*** INPUT DATA ***

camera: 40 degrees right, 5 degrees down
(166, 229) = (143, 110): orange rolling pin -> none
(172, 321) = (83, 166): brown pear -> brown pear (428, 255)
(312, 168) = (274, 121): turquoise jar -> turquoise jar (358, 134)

*** End of INPUT DATA ***

Print, exactly and only, the lines running from the one with "(172, 321) = (83, 166): brown" to the end of the data above.

§ **EXERCISE OUTPUT**
(172, 321) = (83, 166): brown pear -> brown pear (428, 255)
(312, 168) = (274, 121): turquoise jar -> turquoise jar (358, 134)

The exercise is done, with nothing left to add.